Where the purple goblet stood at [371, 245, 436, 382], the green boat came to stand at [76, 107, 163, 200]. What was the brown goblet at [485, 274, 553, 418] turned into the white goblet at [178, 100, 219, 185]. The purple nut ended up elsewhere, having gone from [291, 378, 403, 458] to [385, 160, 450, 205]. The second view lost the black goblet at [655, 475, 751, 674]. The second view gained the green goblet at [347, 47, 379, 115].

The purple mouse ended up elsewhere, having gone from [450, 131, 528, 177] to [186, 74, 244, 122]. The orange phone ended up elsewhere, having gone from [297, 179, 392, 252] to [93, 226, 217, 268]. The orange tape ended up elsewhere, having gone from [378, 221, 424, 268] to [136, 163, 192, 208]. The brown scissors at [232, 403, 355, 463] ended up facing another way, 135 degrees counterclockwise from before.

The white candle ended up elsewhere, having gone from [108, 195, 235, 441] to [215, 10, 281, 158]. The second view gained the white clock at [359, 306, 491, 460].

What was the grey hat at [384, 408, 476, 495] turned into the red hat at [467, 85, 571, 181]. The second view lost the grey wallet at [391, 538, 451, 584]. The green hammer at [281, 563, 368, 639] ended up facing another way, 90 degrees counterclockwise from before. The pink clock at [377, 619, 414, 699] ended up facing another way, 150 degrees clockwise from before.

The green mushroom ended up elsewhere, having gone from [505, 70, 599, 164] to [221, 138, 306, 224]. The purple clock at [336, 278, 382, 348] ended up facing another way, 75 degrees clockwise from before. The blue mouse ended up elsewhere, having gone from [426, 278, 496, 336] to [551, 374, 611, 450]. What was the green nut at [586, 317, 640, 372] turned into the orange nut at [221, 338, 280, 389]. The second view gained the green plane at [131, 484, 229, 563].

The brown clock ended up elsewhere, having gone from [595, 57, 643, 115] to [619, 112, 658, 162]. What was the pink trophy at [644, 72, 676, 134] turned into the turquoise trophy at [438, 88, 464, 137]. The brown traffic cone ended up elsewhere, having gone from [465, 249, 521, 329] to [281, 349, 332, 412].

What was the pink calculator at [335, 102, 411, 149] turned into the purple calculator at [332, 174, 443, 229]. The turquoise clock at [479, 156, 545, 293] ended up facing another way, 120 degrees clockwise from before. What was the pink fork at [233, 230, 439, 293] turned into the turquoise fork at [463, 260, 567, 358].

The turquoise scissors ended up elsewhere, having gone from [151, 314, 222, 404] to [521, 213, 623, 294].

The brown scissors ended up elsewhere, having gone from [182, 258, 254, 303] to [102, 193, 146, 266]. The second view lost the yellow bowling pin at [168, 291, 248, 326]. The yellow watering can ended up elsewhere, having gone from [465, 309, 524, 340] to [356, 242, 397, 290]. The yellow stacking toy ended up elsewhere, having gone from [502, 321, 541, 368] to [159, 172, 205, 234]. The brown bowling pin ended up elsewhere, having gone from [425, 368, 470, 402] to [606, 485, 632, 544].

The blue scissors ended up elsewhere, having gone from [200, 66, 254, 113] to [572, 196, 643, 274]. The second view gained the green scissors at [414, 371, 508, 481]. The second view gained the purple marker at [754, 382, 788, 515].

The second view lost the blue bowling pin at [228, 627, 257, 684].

• EXERCISE PROMPT: Retype the listing above in full, with no alterations.

• ANSWER AREA:
Where the purple goblet stood at [371, 245, 436, 382], the green boat came to stand at [76, 107, 163, 200]. What was the brown goblet at [485, 274, 553, 418] turned into the white goblet at [178, 100, 219, 185]. The purple nut ended up elsewhere, having gone from [291, 378, 403, 458] to [385, 160, 450, 205]. The second view lost the black goblet at [655, 475, 751, 674]. The second view gained the green goblet at [347, 47, 379, 115].

The purple mouse ended up elsewhere, having gone from [450, 131, 528, 177] to [186, 74, 244, 122]. The orange phone ended up elsewhere, having gone from [297, 179, 392, 252] to [93, 226, 217, 268]. The orange tape ended up elsewhere, having gone from [378, 221, 424, 268] to [136, 163, 192, 208]. The brown scissors at [232, 403, 355, 463] ended up facing another way, 135 degrees counterclockwise from before.

The white candle ended up elsewhere, having gone from [108, 195, 235, 441] to [215, 10, 281, 158]. The second view gained the white clock at [359, 306, 491, 460].

What was the grey hat at [384, 408, 476, 495] turned into the red hat at [467, 85, 571, 181]. The second view lost the grey wallet at [391, 538, 451, 584]. The green hammer at [281, 563, 368, 639] ended up facing another way, 90 degrees counterclockwise from before. The pink clock at [377, 619, 414, 699] ended up facing another way, 150 degrees clockwise from before.

The green mushroom ended up elsewhere, having gone from [505, 70, 599, 164] to [221, 138, 306, 224]. The purple clock at [336, 278, 382, 348] ended up facing another way, 75 degrees clockwise from before. The blue mouse ended up elsewhere, having gone from [426, 278, 496, 336] to [551, 374, 611, 450]. What was the green nut at [586, 317, 640, 372] turned into the orange nut at [221, 338, 280, 389]. The second view gained the green plane at [131, 484, 229, 563].

The brown clock ended up elsewhere, having gone from [595, 57, 643, 115] to [619, 112, 658, 162]. What was the pink trophy at [644, 72, 676, 134] turned into the turquoise trophy at [438, 88, 464, 137]. The brown traffic cone ended up elsewhere, having gone from [465, 249, 521, 329] to [281, 349, 332, 412].

What was the pink calculator at [335, 102, 411, 149] turned into the purple calculator at [332, 174, 443, 229]. The turquoise clock at [479, 156, 545, 293] ended up facing another way, 120 degrees clockwise from before. What was the pink fork at [233, 230, 439, 293] turned into the turquoise fork at [463, 260, 567, 358].

The turquoise scissors ended up elsewhere, having gone from [151, 314, 222, 404] to [521, 213, 623, 294].

The brown scissors ended up elsewhere, having gone from [182, 258, 254, 303] to [102, 193, 146, 266]. The second view lost the yellow bowling pin at [168, 291, 248, 326]. The yellow watering can ended up elsewhere, having gone from [465, 309, 524, 340] to [356, 242, 397, 290]. The yellow stacking toy ended up elsewhere, having gone from [502, 321, 541, 368] to [159, 172, 205, 234]. The brown bowling pin ended up elsewhere, having gone from [425, 368, 470, 402] to [606, 485, 632, 544].

The blue scissors ended up elsewhere, having gone from [200, 66, 254, 113] to [572, 196, 643, 274]. The second view gained the green scissors at [414, 371, 508, 481]. The second view gained the purple marker at [754, 382, 788, 515].

The second view lost the blue bowling pin at [228, 627, 257, 684].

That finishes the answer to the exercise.